▸ THE RECORDS
= = =
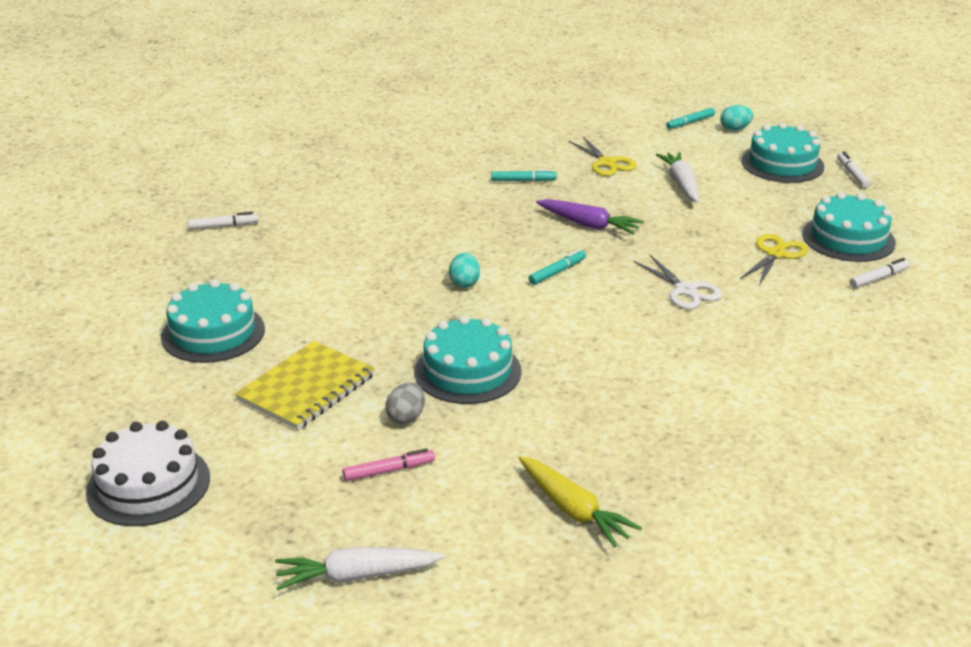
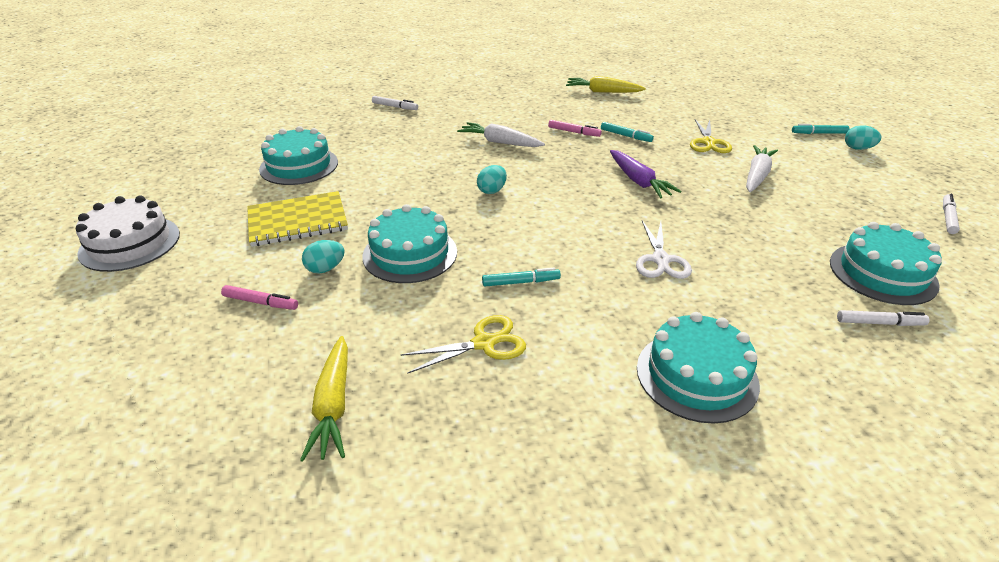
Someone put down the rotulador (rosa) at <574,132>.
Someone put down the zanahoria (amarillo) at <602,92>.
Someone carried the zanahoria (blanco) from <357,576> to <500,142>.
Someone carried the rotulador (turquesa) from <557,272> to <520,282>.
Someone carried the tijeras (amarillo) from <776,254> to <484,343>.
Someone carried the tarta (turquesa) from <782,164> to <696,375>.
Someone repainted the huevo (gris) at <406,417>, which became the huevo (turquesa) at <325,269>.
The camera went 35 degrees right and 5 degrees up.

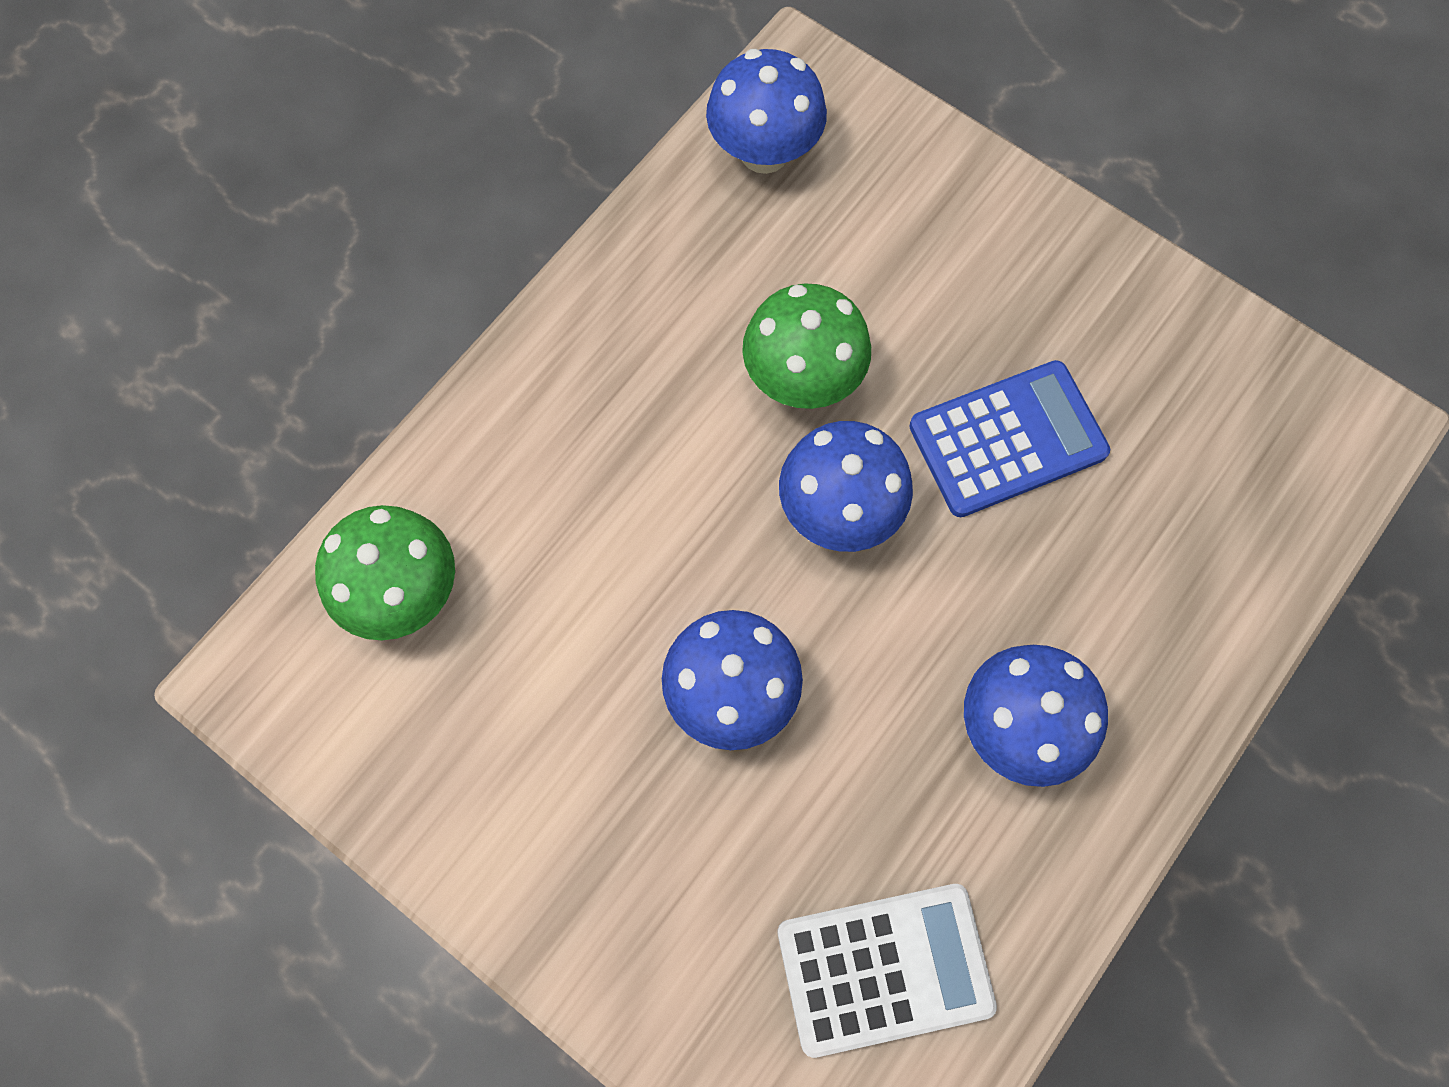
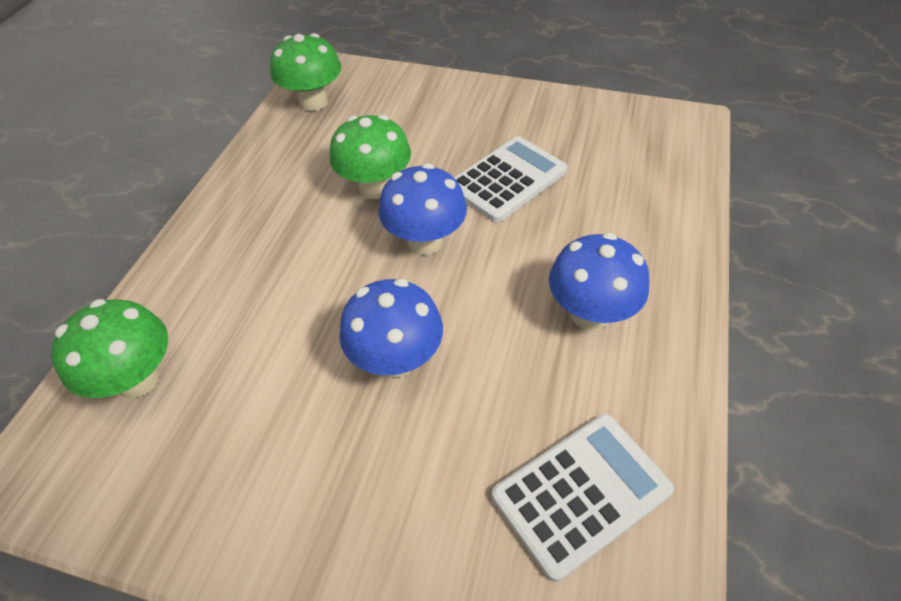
Someone repainted the seta (azul) at <764,152>, which became the seta (verde) at <313,102>.
Someone repainted the calculadora (azul) at <1007,439>, which became the calculadora (blanco) at <507,180>.
The camera went 20 degrees left and 20 degrees down.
= = =
▸ ASSIGNMENT
Each record is to be copied word for word, with no images carried over.

▸ EXERCISE OUTPUT
Someone put down the rotulador (rosa) at <574,132>.
Someone put down the zanahoria (amarillo) at <602,92>.
Someone carried the zanahoria (blanco) from <357,576> to <500,142>.
Someone carried the rotulador (turquesa) from <557,272> to <520,282>.
Someone carried the tijeras (amarillo) from <776,254> to <484,343>.
Someone carried the tarta (turquesa) from <782,164> to <696,375>.
Someone repainted the huevo (gris) at <406,417>, which became the huevo (turquesa) at <325,269>.
The camera went 35 degrees right and 5 degrees up.

Someone repainted the seta (azul) at <764,152>, which became the seta (verde) at <313,102>.
Someone repainted the calculadora (azul) at <1007,439>, which became the calculadora (blanco) at <507,180>.
The camera went 20 degrees left and 20 degrees down.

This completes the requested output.